TRY IT>
Word for word, restate the lines from the one containing "JOY pin GND: none -> GND" through the last line of the material, and include no pictures.

Segment Open

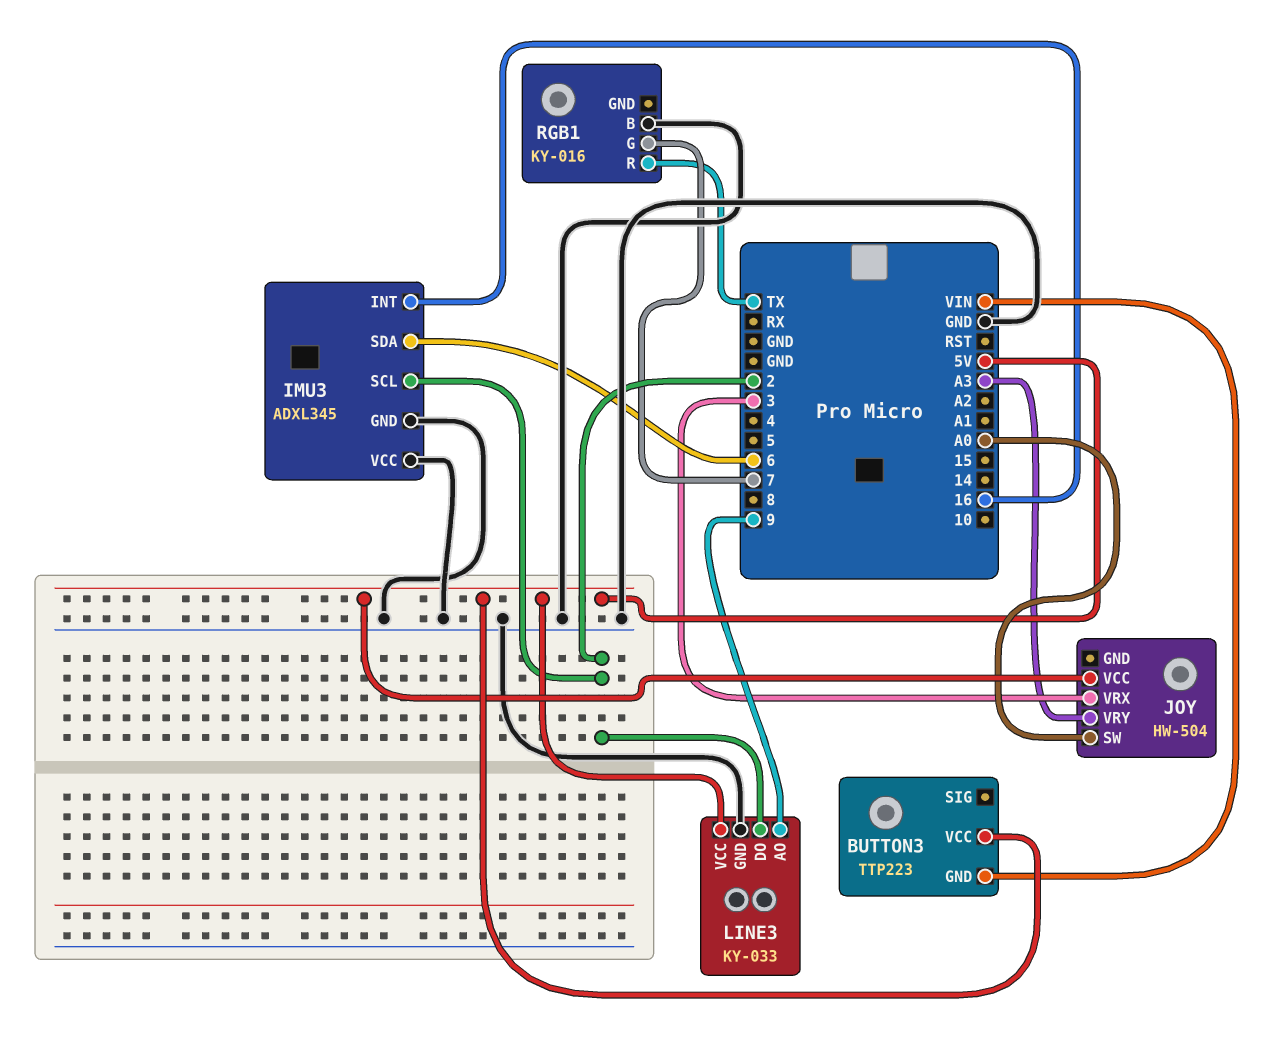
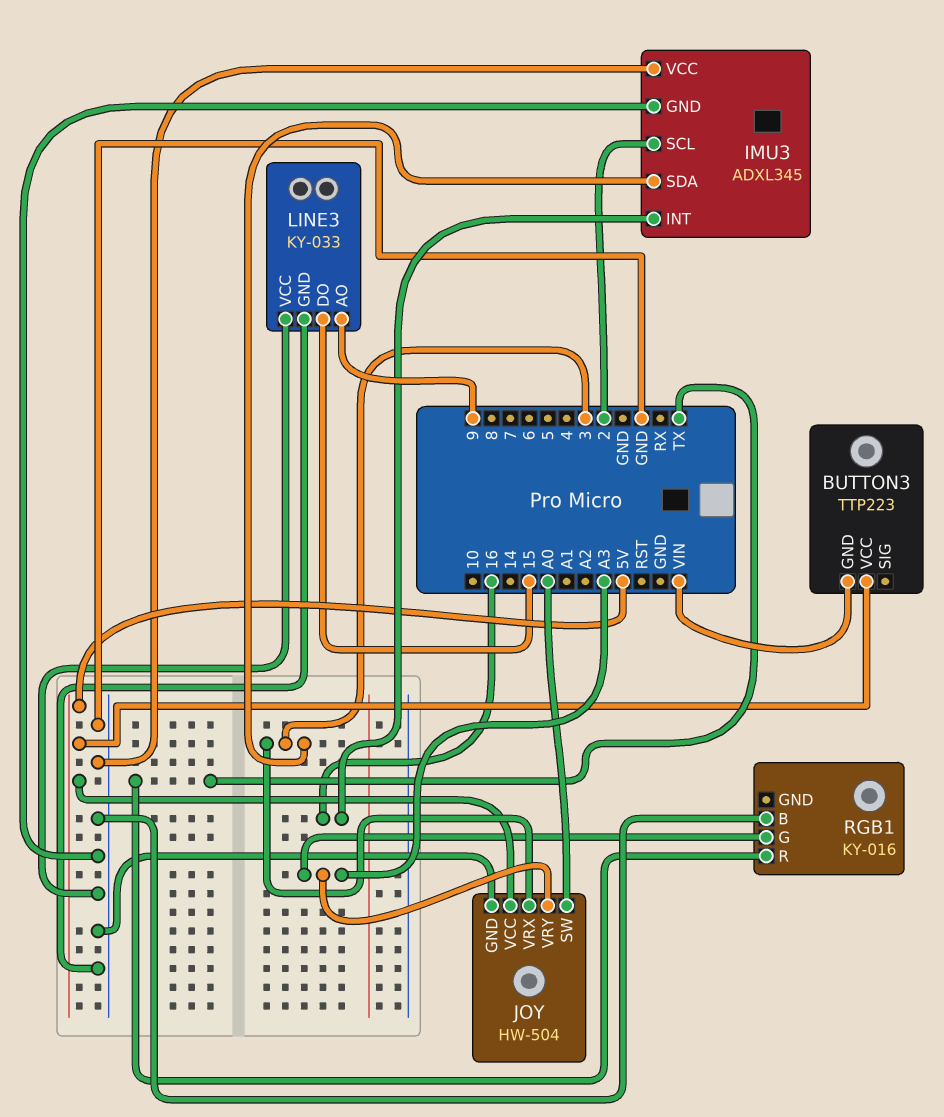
IMU3 pin SDA: 6 -> 3
JOY pin GND: none -> GND
LINE3 pin DO: 2 -> 15
LINE3 pin VCC: 5V -> GND
RGB1 pin G: 7 -> A3

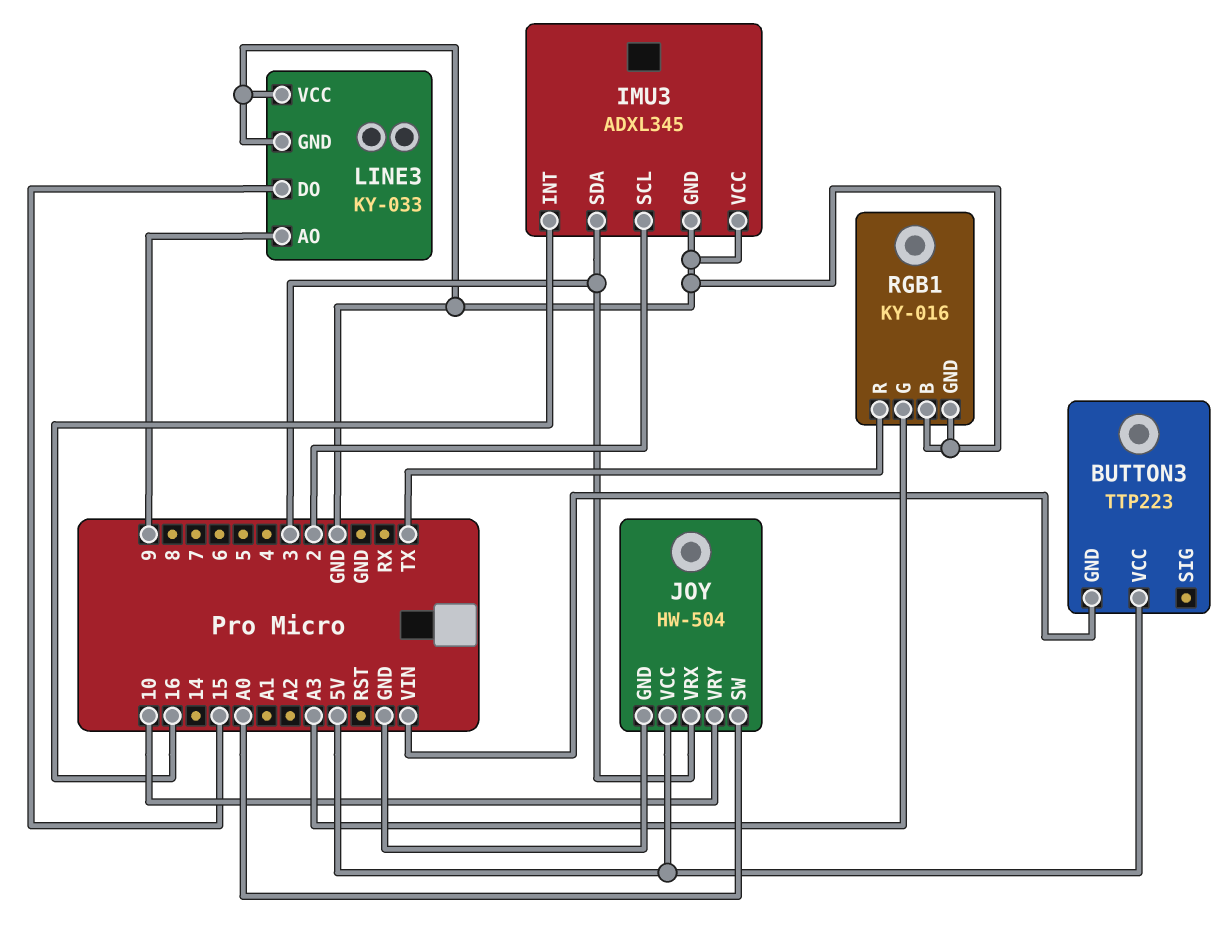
JOY pin VRY: A3 -> 10
RGB1 pin GND: none -> GND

Segment Closed

EXERCISE SOLUTION>
JOY pin GND: none -> GND
LINE3 pin DO: 2 -> 15
LINE3 pin VCC: 5V -> GND
RGB1 pin G: 7 -> A3

JOY pin VRY: A3 -> 10
RGB1 pin GND: none -> GND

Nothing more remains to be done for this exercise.